> _Work request_:
A word-for-word retyping of the listing below is required, with the pictures dropped.

═══ Supplied entries ═══

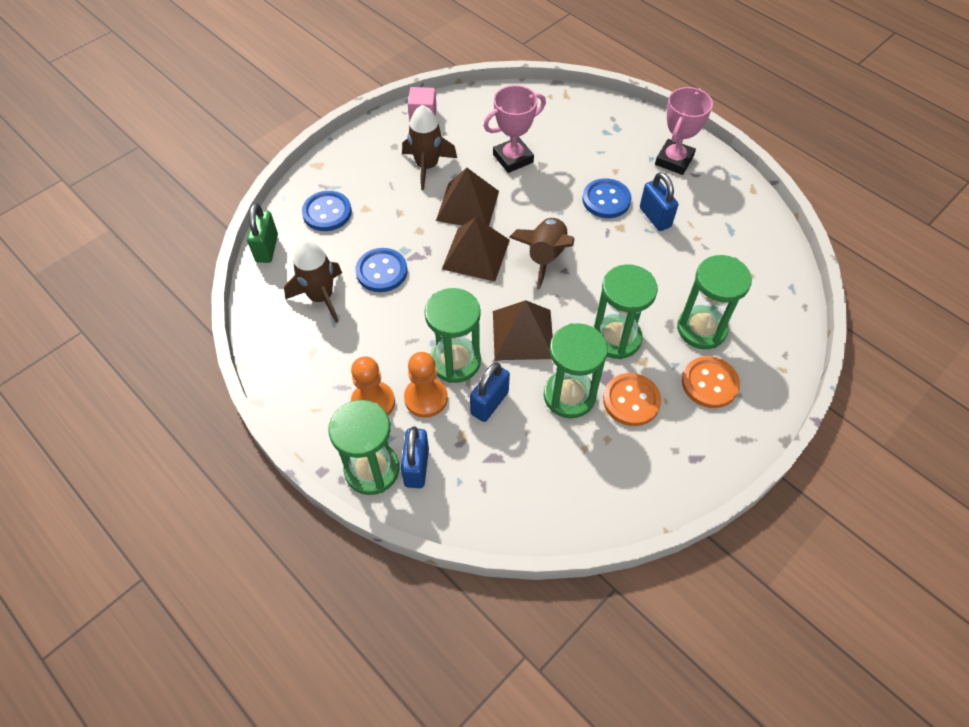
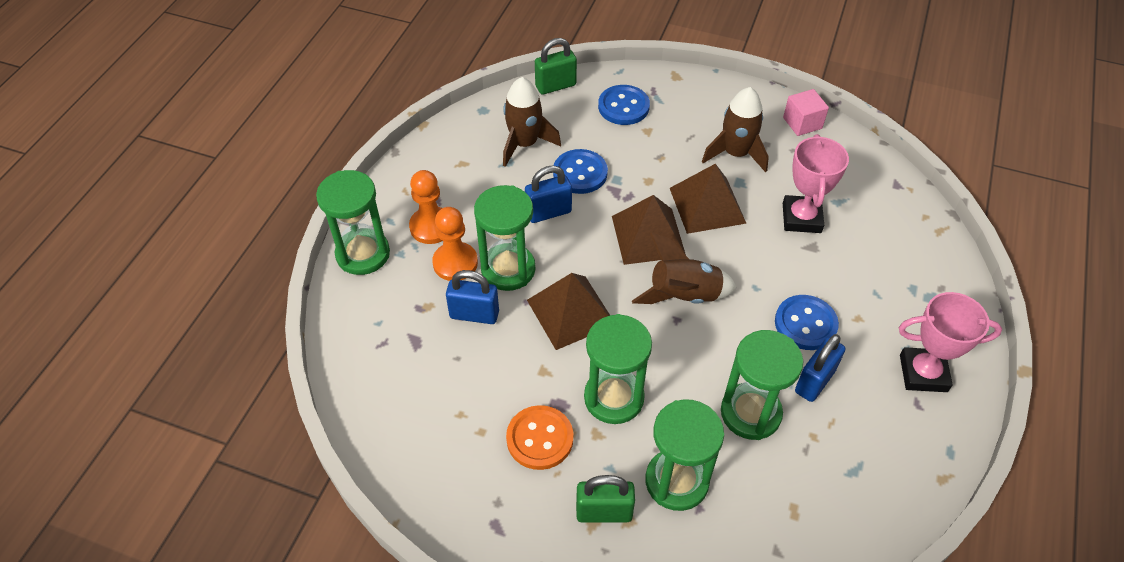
camera: 65 degrees right, 5 degrees down
blue padlock [401,426,429,488] -> blue padlock moved to [525,165,572,223]
pink trophy [484,85,546,173] -> pink trophy turned 60 degrees clockwise [783,134,849,233]
green hourglass [544,323,608,418] -> green hourglass moved to [721,330,803,440]
orange button [682,356,740,408] -> green padlock [576,475,635,523]

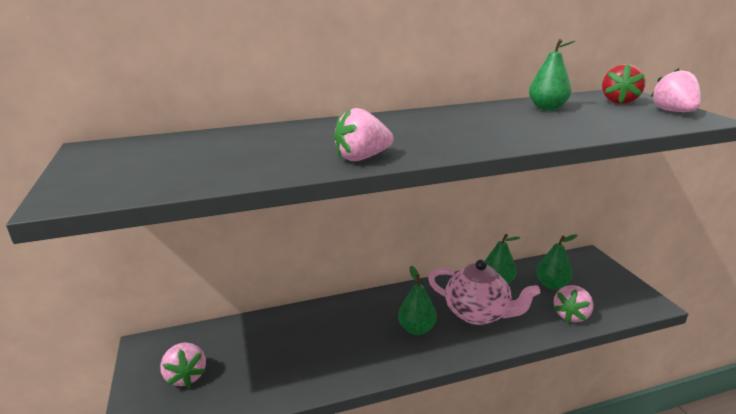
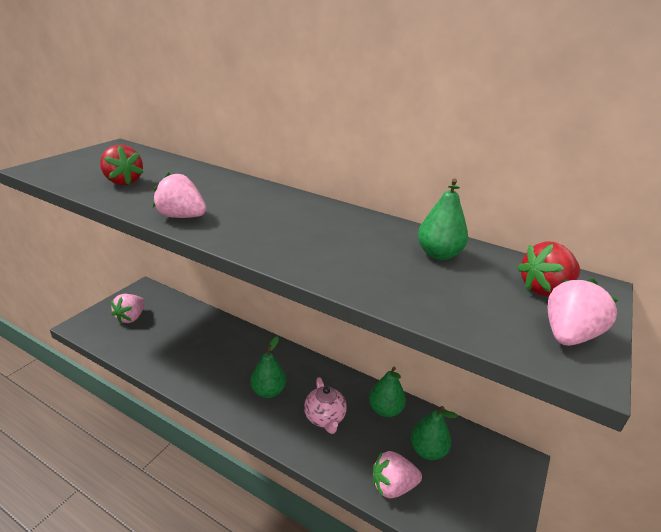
camera: 45 degrees right, 5 degrees up
pink teapot [428,260,540,325] -> pink teapot [304,377,347,434], size x0.65
none -> red strawberry [100,145,144,185]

═══

> _Task solution_:
camera: 65 degrees right, 5 degrees down
blue padlock [401,426,429,488] -> blue padlock moved to [525,165,572,223]
pink trophy [484,85,546,173] -> pink trophy turned 60 degrees clockwise [783,134,849,233]
green hourglass [544,323,608,418] -> green hourglass moved to [721,330,803,440]
orange button [682,356,740,408] -> green padlock [576,475,635,523]

camera: 45 degrees right, 5 degrees up
pink teapot [428,260,540,325] -> pink teapot [304,377,347,434], size x0.65
none -> red strawberry [100,145,144,185]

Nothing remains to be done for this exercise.